* **PROVIDED INFORMATION**

□ □ □ □ □

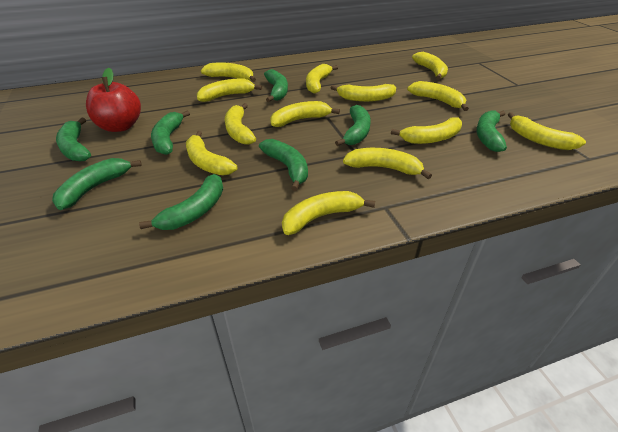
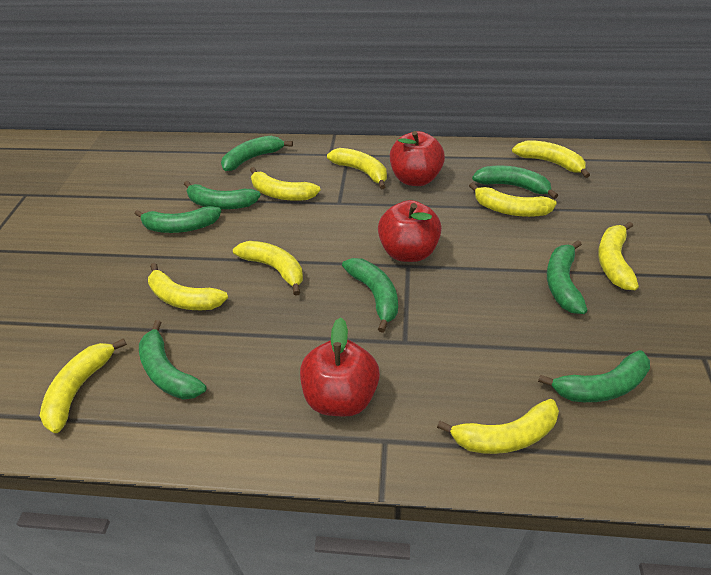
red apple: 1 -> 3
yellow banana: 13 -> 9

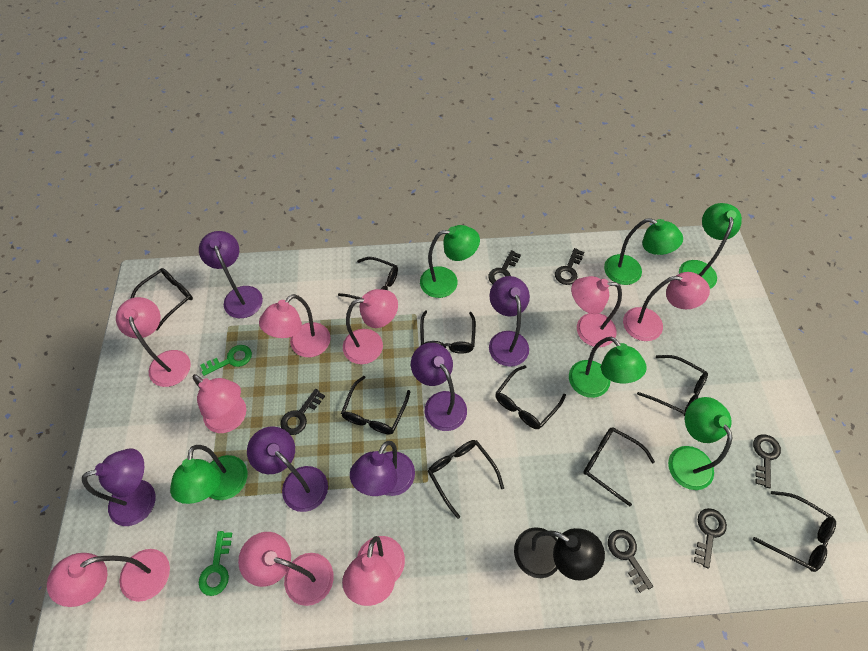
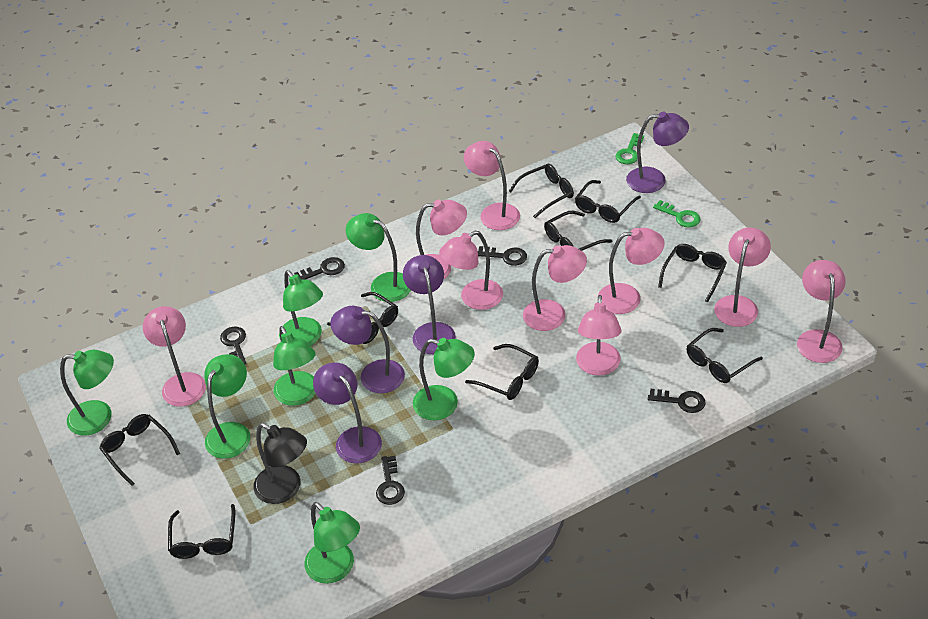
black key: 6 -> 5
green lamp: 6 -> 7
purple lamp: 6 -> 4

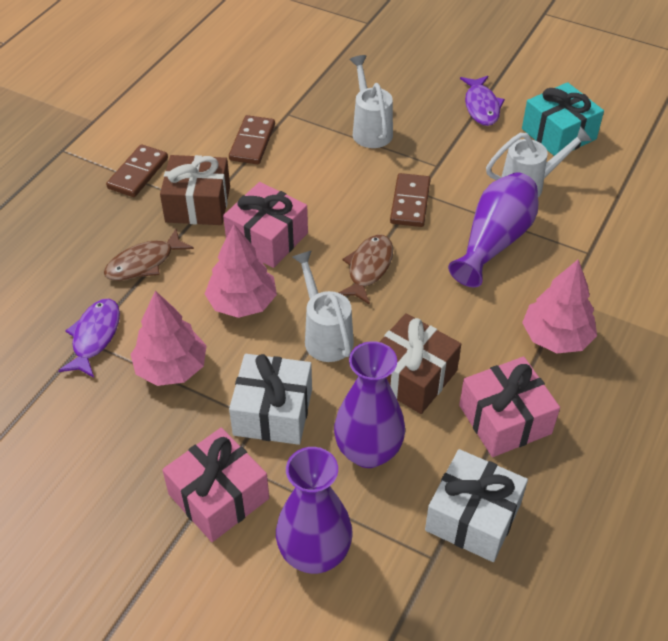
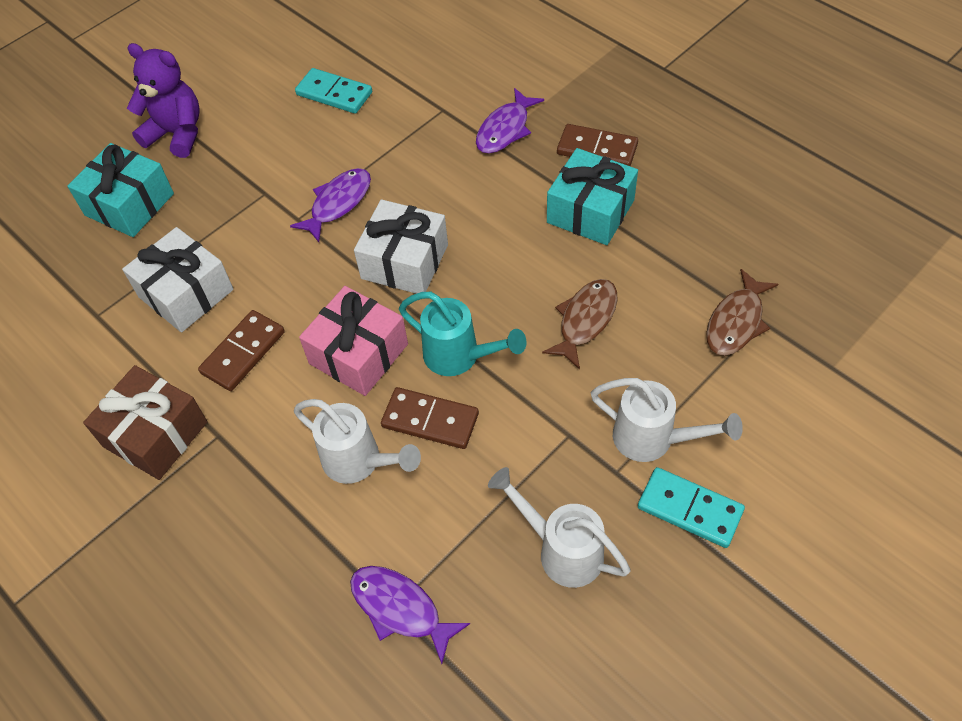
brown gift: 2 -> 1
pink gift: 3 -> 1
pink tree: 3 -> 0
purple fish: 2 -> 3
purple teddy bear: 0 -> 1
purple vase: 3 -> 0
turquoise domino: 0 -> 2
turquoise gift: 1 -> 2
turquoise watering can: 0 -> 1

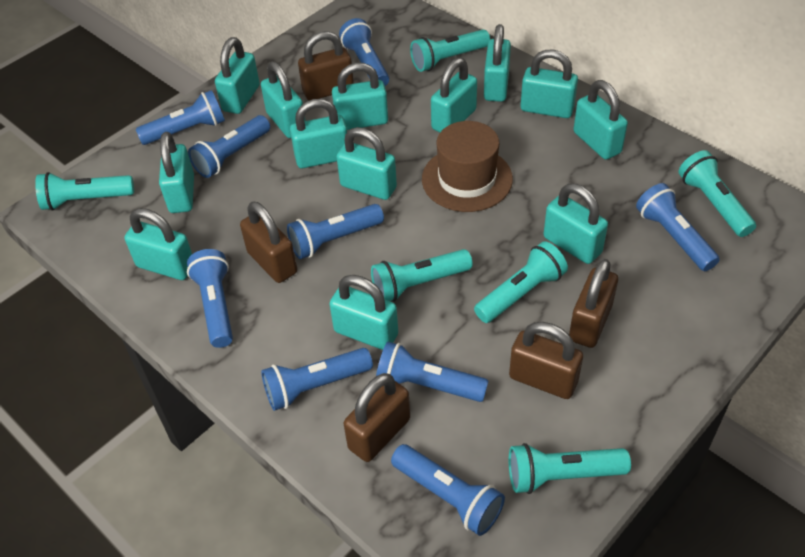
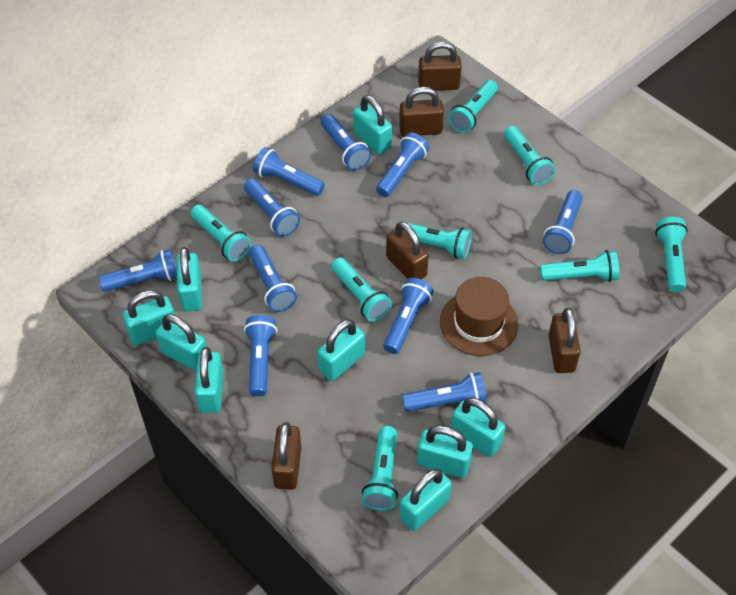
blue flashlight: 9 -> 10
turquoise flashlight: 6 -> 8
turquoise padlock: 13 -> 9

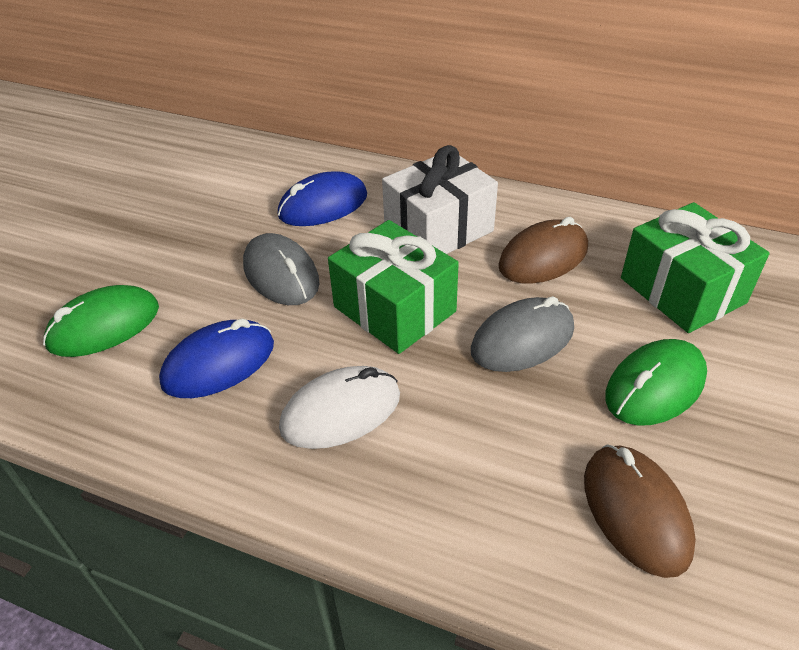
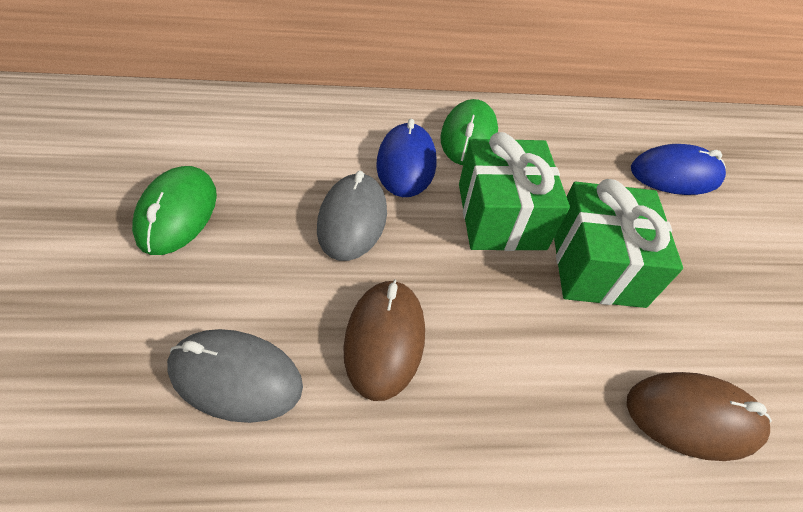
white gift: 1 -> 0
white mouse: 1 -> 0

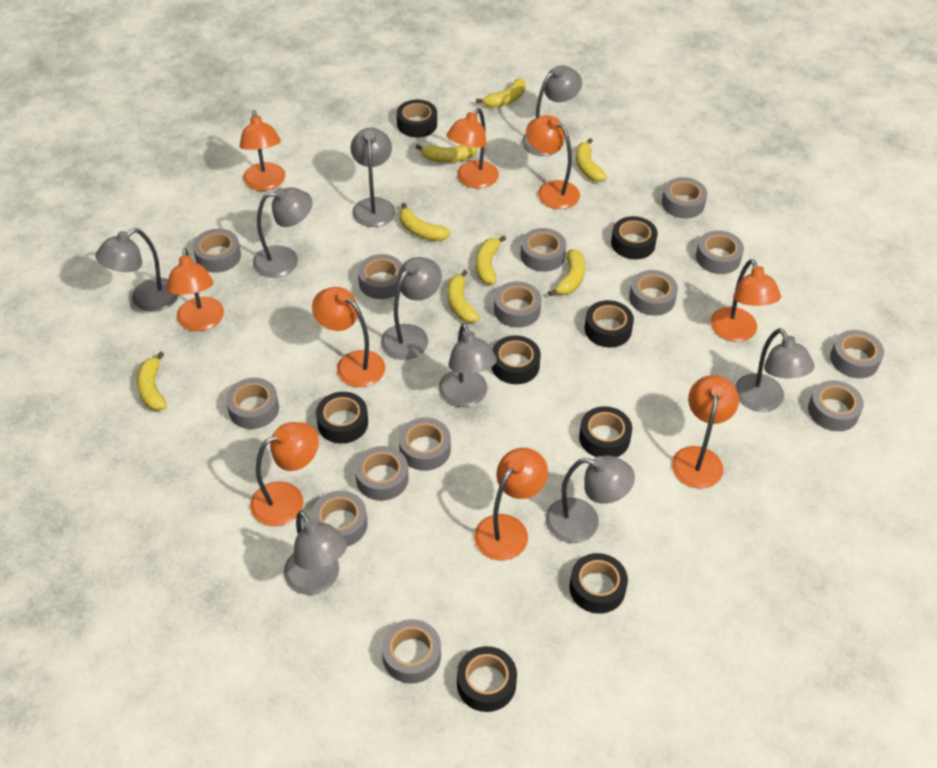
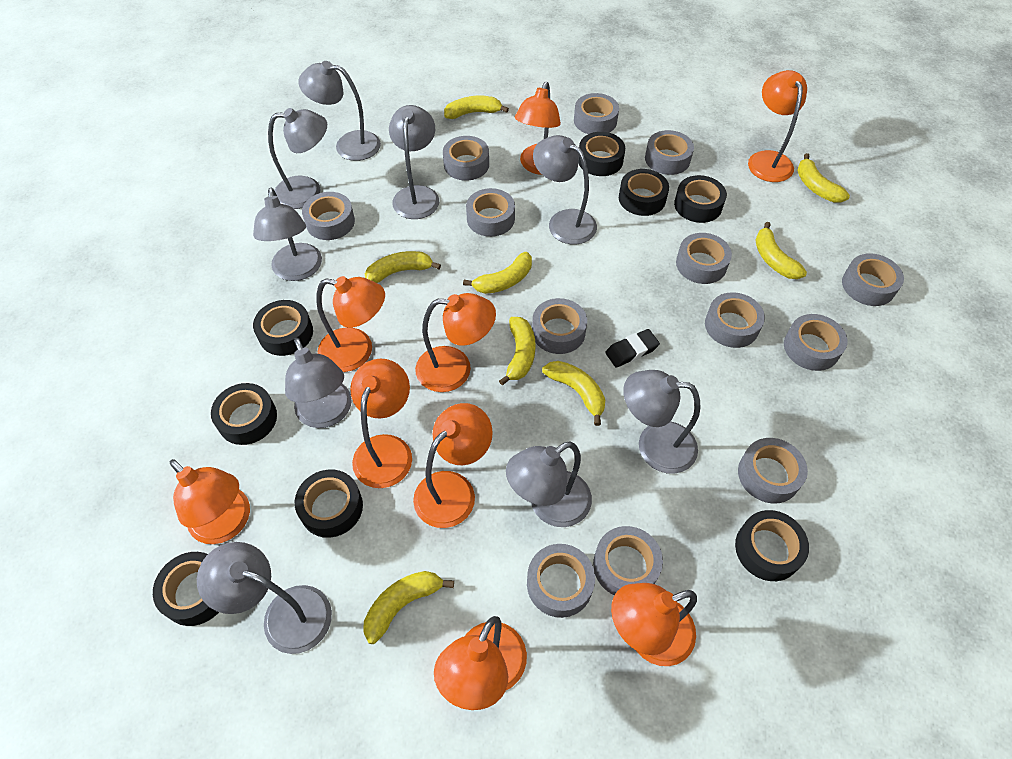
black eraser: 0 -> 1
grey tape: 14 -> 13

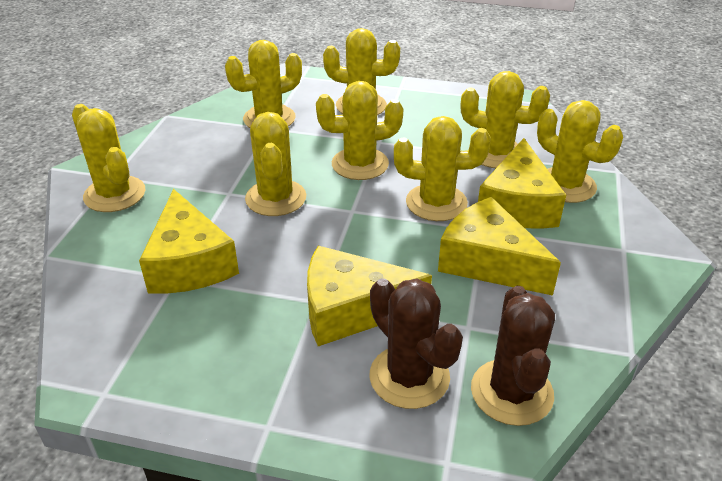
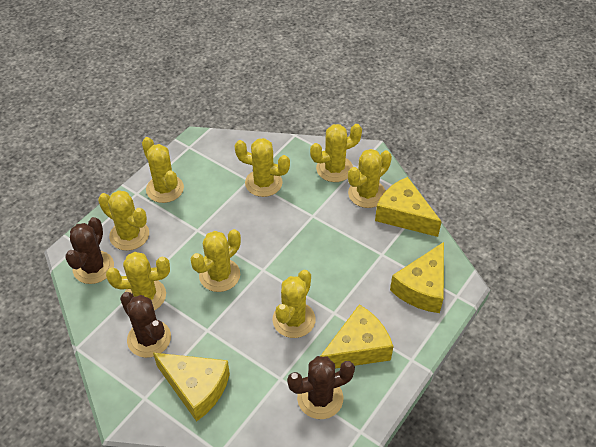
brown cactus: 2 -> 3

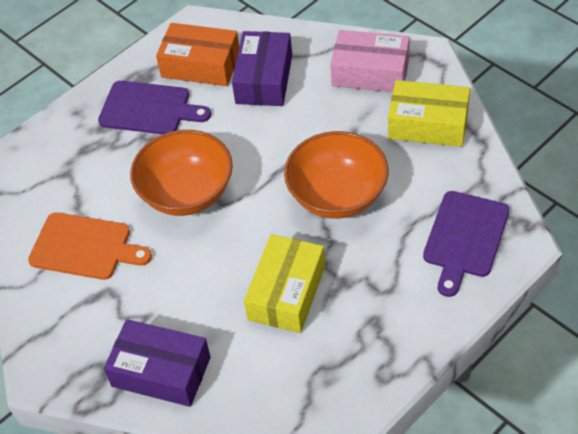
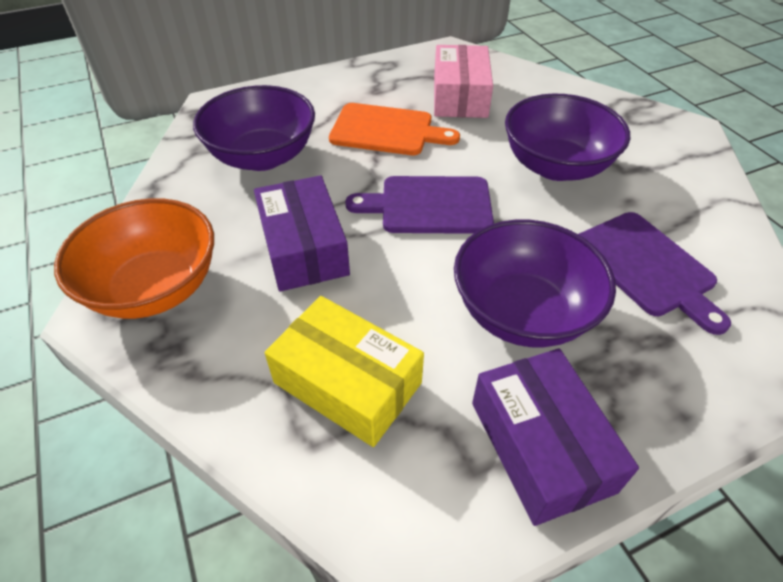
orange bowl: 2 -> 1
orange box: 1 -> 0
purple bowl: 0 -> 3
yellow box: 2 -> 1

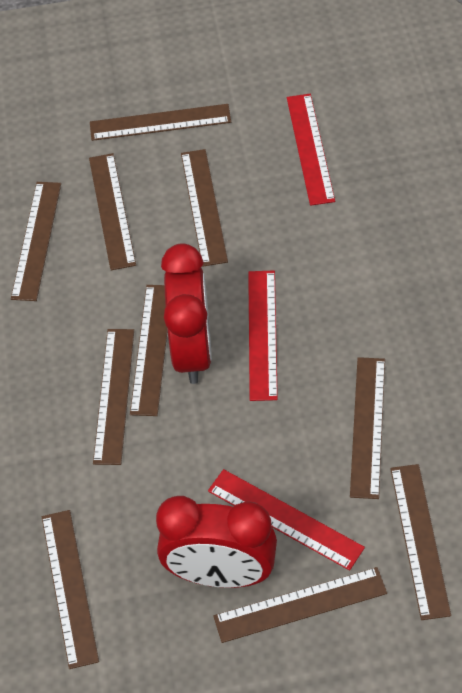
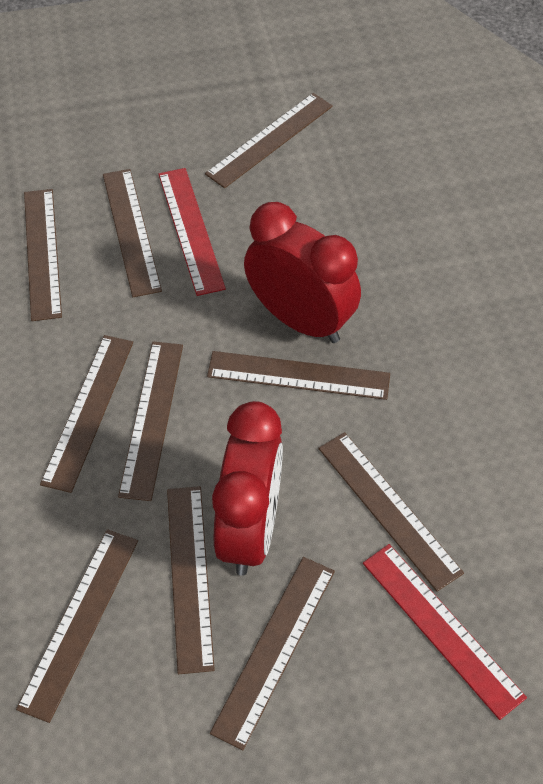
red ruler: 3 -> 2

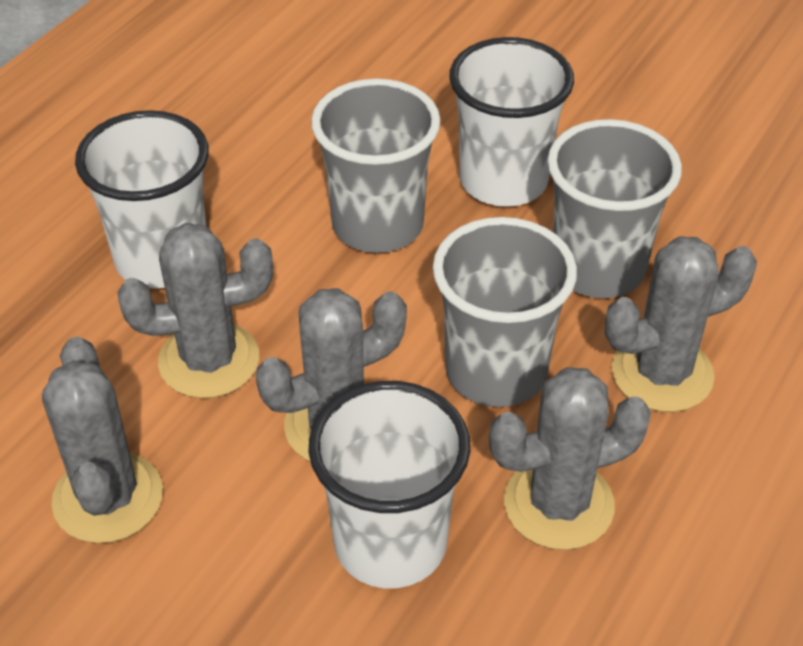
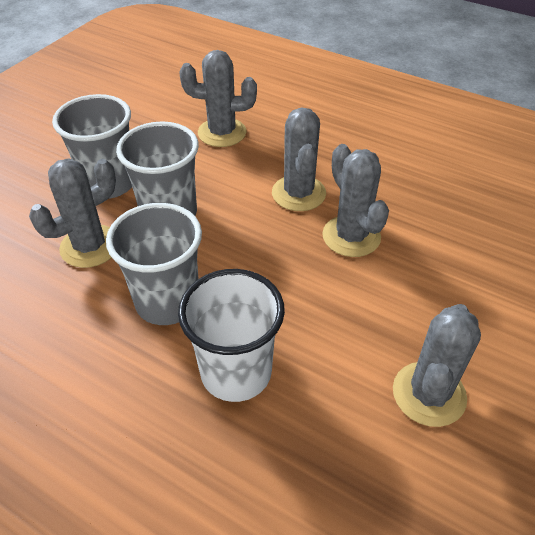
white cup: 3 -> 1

□ □ □ □ □

* **PROBLEM STATEMENT**
Quote, please, only the lines running from the one with "turquoise gift: 1 -> 2" down to the final line of the data above, keeping both ends and skipping the pictures.

* **EXERCISE RESULT**
turquoise gift: 1 -> 2
turquoise watering can: 0 -> 1

blue flashlight: 9 -> 10
turquoise flashlight: 6 -> 8
turquoise padlock: 13 -> 9

white gift: 1 -> 0
white mouse: 1 -> 0

black eraser: 0 -> 1
grey tape: 14 -> 13

brown cactus: 2 -> 3

orange bowl: 2 -> 1
orange box: 1 -> 0
purple bowl: 0 -> 3
yellow box: 2 -> 1

red ruler: 3 -> 2

white cup: 3 -> 1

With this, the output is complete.